*GIVEN REQUEST:*
Convert every one of the entries below into a Markdown table with two columns, Row and Entry. Put each entry's row number under Row and the line itself under Entry, and leave out any blank lines.

((

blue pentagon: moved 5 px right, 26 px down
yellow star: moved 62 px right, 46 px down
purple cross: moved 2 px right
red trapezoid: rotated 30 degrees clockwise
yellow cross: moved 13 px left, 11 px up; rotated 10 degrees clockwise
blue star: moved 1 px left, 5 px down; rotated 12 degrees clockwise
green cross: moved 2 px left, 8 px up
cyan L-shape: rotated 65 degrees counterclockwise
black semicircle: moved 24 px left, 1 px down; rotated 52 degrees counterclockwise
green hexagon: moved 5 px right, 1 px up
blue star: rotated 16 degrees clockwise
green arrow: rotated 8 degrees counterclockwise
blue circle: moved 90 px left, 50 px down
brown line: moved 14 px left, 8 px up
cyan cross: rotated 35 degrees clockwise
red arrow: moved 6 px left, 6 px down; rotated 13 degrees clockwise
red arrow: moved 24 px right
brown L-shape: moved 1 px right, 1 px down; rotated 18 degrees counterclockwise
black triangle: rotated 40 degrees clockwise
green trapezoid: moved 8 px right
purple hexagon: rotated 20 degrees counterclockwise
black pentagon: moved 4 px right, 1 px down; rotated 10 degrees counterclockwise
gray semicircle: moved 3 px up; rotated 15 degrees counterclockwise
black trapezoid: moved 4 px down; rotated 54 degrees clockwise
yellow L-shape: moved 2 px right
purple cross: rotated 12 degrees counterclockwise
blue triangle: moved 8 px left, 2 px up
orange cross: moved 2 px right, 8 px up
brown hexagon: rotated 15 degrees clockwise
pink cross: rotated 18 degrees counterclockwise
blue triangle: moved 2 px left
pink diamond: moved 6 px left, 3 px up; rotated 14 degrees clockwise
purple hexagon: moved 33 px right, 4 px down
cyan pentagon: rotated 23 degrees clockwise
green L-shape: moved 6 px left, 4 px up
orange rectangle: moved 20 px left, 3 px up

))

*EXPECTED OUTPUT:*
| Row | Entry |
|---|---|
| 1 | blue pentagon: moved 5 px right, 26 px down |
| 2 | yellow star: moved 62 px right, 46 px down |
| 3 | purple cross: moved 2 px right |
| 4 | red trapezoid: rotated 30 degrees clockwise |
| 5 | yellow cross: moved 13 px left, 11 px up; rotated 10 degrees clockwise |
| 6 | blue star: moved 1 px left, 5 px down; rotated 12 degrees clockwise |
| 7 | green cross: moved 2 px left, 8 px up |
| 8 | cyan L-shape: rotated 65 degrees counterclockwise |
| 9 | black semicircle: moved 24 px left, 1 px down; rotated 52 degrees counterclockwise |
| 10 | green hexagon: moved 5 px right, 1 px up |
| 11 | blue star: rotated 16 degrees clockwise |
| 12 | green arrow: rotated 8 degrees counterclockwise |
| 13 | blue circle: moved 90 px left, 50 px down |
| 14 | brown line: moved 14 px left, 8 px up |
| 15 | cyan cross: rotated 35 degrees clockwise |
| 16 | red arrow: moved 6 px left, 6 px down; rotated 13 degrees clockwise |
| 17 | red arrow: moved 24 px right |
| 18 | brown L-shape: moved 1 px right, 1 px down; rotated 18 degrees counterclockwise |
| 19 | black triangle: rotated 40 degrees clockwise |
| 20 | green trapezoid: moved 8 px right |
| 21 | purple hexagon: rotated 20 degrees counterclockwise |
| 22 | black pentagon: moved 4 px right, 1 px down; rotated 10 degrees counterclockwise |
| 23 | gray semicircle: moved 3 px up; rotated 15 degrees counterclockwise |
| 24 | black trapezoid: moved 4 px down; rotated 54 degrees clockwise |
| 25 | yellow L-shape: moved 2 px right |
| 26 | purple cross: rotated 12 degrees counterclockwise |
| 27 | blue triangle: moved 8 px left, 2 px up |
| 28 | orange cross: moved 2 px right, 8 px up |
| 29 | brown hexagon: rotated 15 degrees clockwise |
| 30 | pink cross: rotated 18 degrees counterclockwise |
| 31 | blue triangle: moved 2 px left |
| 32 | pink diamond: moved 6 px left, 3 px up; rotated 14 degrees clockwise |
| 33 | purple hexagon: moved 33 px right, 4 px down |
| 34 | cyan pentagon: rotated 23 degrees clockwise |
| 35 | green L-shape: moved 6 px left, 4 px up |
| 36 | orange rectangle: moved 20 px left, 3 px up |